What you are asked to do:
Your job is to retype all of the data word for word, leaving every image out.

Records from a dataset:
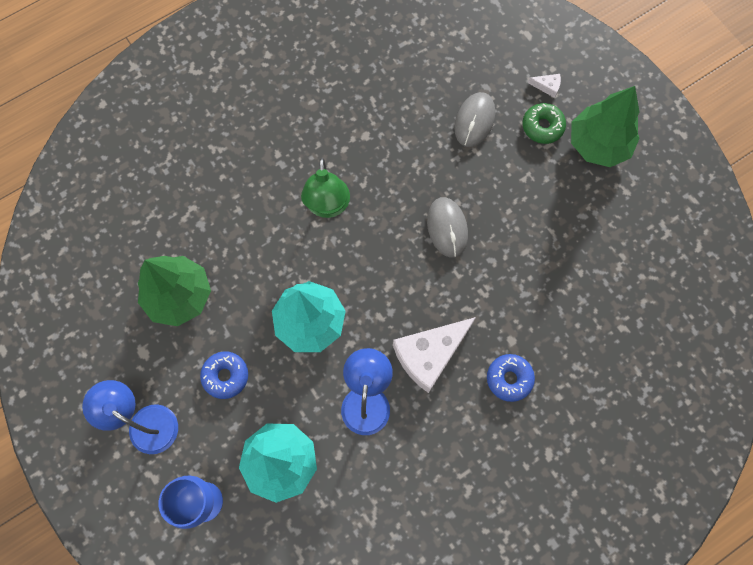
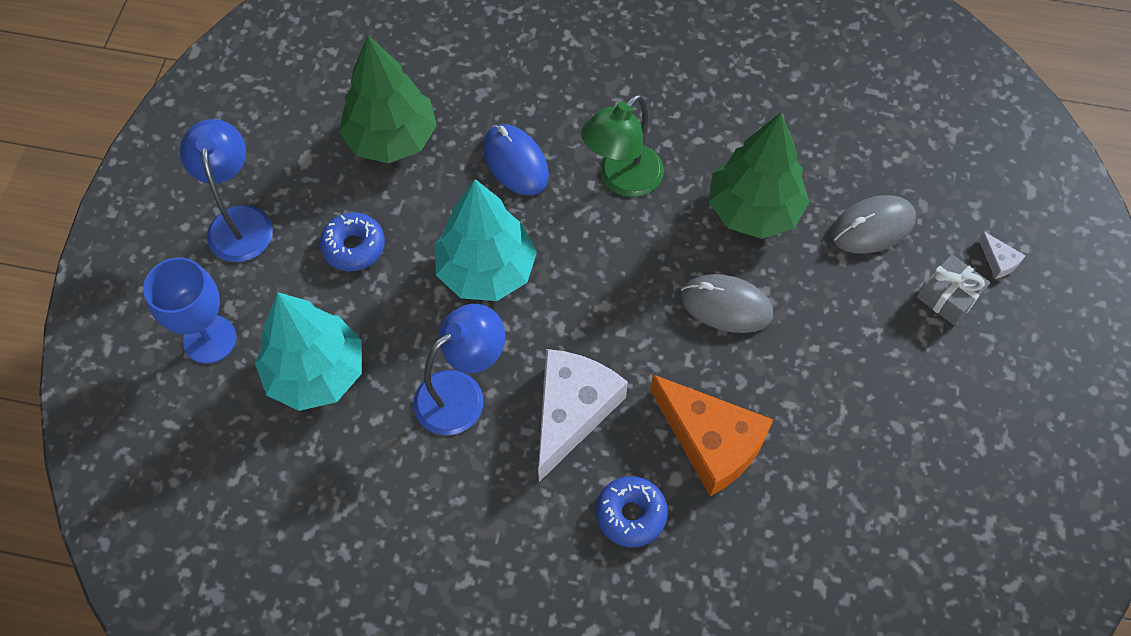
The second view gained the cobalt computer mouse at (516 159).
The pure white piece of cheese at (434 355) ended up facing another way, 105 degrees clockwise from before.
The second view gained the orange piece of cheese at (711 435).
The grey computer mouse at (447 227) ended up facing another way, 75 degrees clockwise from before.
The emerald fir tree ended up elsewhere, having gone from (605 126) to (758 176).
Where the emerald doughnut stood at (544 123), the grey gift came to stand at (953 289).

Response area:
The second view gained the cobalt computer mouse at (516 159).
The pure white piece of cheese at (434 355) ended up facing another way, 105 degrees clockwise from before.
The second view gained the orange piece of cheese at (711 435).
The grey computer mouse at (447 227) ended up facing another way, 75 degrees clockwise from before.
The emerald fir tree ended up elsewhere, having gone from (605 126) to (758 176).
Where the emerald doughnut stood at (544 123), the grey gift came to stand at (953 289).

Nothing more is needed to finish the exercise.